* [TRY IT] Only the line containing "C6: 22pF (GND, XI) -> 100pF (GND, XI)" and the lines after it, through the end of the data below, are to be returned, each exactly as it stands.

(DATA FOR THIS EXERCISE Opens)

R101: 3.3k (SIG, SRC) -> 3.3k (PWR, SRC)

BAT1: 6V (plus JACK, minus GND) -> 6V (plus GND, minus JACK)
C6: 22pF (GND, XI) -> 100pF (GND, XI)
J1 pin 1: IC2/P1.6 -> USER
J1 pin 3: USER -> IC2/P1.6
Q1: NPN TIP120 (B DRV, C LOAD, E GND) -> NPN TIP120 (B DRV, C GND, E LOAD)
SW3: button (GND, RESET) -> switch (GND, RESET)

(DATA FOR THIS EXERCISE Closes)

* [COMPLETED EXERCISE]
C6: 22pF (GND, XI) -> 100pF (GND, XI)
J1 pin 1: IC2/P1.6 -> USER
J1 pin 3: USER -> IC2/P1.6
Q1: NPN TIP120 (B DRV, C LOAD, E GND) -> NPN TIP120 (B DRV, C GND, E LOAD)
SW3: button (GND, RESET) -> switch (GND, RESET)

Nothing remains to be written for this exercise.